▶ _Work to complete_:
Every entry below, from first to last, should be copied exactly.

▶ _Data listing_:
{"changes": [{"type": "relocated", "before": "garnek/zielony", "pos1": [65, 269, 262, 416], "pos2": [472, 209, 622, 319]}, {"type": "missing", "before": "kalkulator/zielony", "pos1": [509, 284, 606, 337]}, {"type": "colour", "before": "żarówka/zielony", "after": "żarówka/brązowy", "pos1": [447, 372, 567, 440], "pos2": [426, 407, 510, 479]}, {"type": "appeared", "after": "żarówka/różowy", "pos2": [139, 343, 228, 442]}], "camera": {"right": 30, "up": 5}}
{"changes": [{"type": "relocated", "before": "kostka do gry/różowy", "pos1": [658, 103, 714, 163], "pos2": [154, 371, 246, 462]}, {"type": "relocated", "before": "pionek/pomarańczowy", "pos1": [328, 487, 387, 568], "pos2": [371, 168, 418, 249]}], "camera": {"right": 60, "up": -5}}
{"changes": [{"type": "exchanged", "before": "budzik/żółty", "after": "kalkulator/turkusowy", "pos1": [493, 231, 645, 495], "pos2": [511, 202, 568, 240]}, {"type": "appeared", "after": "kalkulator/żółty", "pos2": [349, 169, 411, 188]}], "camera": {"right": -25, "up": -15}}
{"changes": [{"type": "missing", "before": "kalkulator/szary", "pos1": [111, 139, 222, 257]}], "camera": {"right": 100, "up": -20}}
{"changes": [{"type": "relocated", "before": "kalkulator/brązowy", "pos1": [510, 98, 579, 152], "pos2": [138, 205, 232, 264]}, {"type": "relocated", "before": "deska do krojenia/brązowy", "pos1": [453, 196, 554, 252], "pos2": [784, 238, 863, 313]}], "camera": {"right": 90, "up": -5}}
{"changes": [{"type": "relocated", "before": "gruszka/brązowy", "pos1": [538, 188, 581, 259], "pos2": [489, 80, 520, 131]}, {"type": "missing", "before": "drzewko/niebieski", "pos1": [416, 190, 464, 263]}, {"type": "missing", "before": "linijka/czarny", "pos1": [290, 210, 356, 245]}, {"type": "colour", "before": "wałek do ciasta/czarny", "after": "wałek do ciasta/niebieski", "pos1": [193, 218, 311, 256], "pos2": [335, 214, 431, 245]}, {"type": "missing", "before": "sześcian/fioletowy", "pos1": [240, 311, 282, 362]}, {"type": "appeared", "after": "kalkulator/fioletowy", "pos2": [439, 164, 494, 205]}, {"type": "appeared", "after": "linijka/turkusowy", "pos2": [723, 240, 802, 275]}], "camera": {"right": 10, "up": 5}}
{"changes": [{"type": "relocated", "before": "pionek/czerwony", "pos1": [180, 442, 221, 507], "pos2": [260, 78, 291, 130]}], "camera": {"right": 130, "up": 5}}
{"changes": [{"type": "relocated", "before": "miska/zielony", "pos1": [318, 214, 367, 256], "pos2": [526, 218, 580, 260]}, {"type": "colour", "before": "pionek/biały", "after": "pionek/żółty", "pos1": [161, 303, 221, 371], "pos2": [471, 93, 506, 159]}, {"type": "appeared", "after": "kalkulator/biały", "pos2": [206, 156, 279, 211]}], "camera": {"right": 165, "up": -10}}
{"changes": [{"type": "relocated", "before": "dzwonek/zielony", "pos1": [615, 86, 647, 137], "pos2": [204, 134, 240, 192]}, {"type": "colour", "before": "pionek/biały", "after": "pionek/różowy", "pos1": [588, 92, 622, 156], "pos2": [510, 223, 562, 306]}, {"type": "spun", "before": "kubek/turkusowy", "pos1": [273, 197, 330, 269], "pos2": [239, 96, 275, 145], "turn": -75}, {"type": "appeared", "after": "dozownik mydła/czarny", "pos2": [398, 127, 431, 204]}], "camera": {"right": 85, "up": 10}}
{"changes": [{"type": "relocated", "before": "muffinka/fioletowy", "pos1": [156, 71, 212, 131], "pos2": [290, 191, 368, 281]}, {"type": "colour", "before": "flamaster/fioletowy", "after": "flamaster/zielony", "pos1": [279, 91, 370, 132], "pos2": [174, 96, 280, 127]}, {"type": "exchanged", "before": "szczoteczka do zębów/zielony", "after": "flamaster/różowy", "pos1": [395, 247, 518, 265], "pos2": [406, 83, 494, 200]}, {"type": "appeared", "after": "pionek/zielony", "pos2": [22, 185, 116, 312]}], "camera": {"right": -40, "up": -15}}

▶ _Task response_:
{"changes": [{"type": "relocated", "before": "garnek/zielony", "pos1": [65, 269, 262, 416], "pos2": [472, 209, 622, 319]}, {"type": "missing", "before": "kalkulator/zielony", "pos1": [509, 284, 606, 337]}, {"type": "colour", "before": "żarówka/zielony", "after": "żarówka/brązowy", "pos1": [447, 372, 567, 440], "pos2": [426, 407, 510, 479]}, {"type": "appeared", "after": "żarówka/różowy", "pos2": [139, 343, 228, 442]}], "camera": {"right": 30, "up": 5}}
{"changes": [{"type": "relocated", "before": "kostka do gry/różowy", "pos1": [658, 103, 714, 163], "pos2": [154, 371, 246, 462]}, {"type": "relocated", "before": "pionek/pomarańczowy", "pos1": [328, 487, 387, 568], "pos2": [371, 168, 418, 249]}], "camera": {"right": 60, "up": -5}}
{"changes": [{"type": "exchanged", "before": "budzik/żółty", "after": "kalkulator/turkusowy", "pos1": [493, 231, 645, 495], "pos2": [511, 202, 568, 240]}, {"type": "appeared", "after": "kalkulator/żółty", "pos2": [349, 169, 411, 188]}], "camera": {"right": -25, "up": -15}}
{"changes": [{"type": "missing", "before": "kalkulator/szary", "pos1": [111, 139, 222, 257]}], "camera": {"right": 100, "up": -20}}
{"changes": [{"type": "relocated", "before": "kalkulator/brązowy", "pos1": [510, 98, 579, 152], "pos2": [138, 205, 232, 264]}, {"type": "relocated", "before": "deska do krojenia/brązowy", "pos1": [453, 196, 554, 252], "pos2": [784, 238, 863, 313]}], "camera": {"right": 90, "up": -5}}
{"changes": [{"type": "relocated", "before": "gruszka/brązowy", "pos1": [538, 188, 581, 259], "pos2": [489, 80, 520, 131]}, {"type": "missing", "before": "drzewko/niebieski", "pos1": [416, 190, 464, 263]}, {"type": "missing", "before": "linijka/czarny", "pos1": [290, 210, 356, 245]}, {"type": "colour", "before": "wałek do ciasta/czarny", "after": "wałek do ciasta/niebieski", "pos1": [193, 218, 311, 256], "pos2": [335, 214, 431, 245]}, {"type": "missing", "before": "sześcian/fioletowy", "pos1": [240, 311, 282, 362]}, {"type": "appeared", "after": "kalkulator/fioletowy", "pos2": [439, 164, 494, 205]}, {"type": "appeared", "after": "linijka/turkusowy", "pos2": [723, 240, 802, 275]}], "camera": {"right": 10, "up": 5}}
{"changes": [{"type": "relocated", "before": "pionek/czerwony", "pos1": [180, 442, 221, 507], "pos2": [260, 78, 291, 130]}], "camera": {"right": 130, "up": 5}}
{"changes": [{"type": "relocated", "before": "miska/zielony", "pos1": [318, 214, 367, 256], "pos2": [526, 218, 580, 260]}, {"type": "colour", "before": "pionek/biały", "after": "pionek/żółty", "pos1": [161, 303, 221, 371], "pos2": [471, 93, 506, 159]}, {"type": "appeared", "after": "kalkulator/biały", "pos2": [206, 156, 279, 211]}], "camera": {"right": 165, "up": -10}}
{"changes": [{"type": "relocated", "before": "dzwonek/zielony", "pos1": [615, 86, 647, 137], "pos2": [204, 134, 240, 192]}, {"type": "colour", "before": "pionek/biały", "after": "pionek/różowy", "pos1": [588, 92, 622, 156], "pos2": [510, 223, 562, 306]}, {"type": "spun", "before": "kubek/turkusowy", "pos1": [273, 197, 330, 269], "pos2": [239, 96, 275, 145], "turn": -75}, {"type": "appeared", "after": "dozownik mydła/czarny", "pos2": [398, 127, 431, 204]}], "camera": {"right": 85, "up": 10}}
{"changes": [{"type": "relocated", "before": "muffinka/fioletowy", "pos1": [156, 71, 212, 131], "pos2": [290, 191, 368, 281]}, {"type": "colour", "before": "flamaster/fioletowy", "after": "flamaster/zielony", "pos1": [279, 91, 370, 132], "pos2": [174, 96, 280, 127]}, {"type": "exchanged", "before": "szczoteczka do zębów/zielony", "after": "flamaster/różowy", "pos1": [395, 247, 518, 265], "pos2": [406, 83, 494, 200]}, {"type": "appeared", "after": "pionek/zielony", "pos2": [22, 185, 116, 312]}], "camera": {"right": -40, "up": -15}}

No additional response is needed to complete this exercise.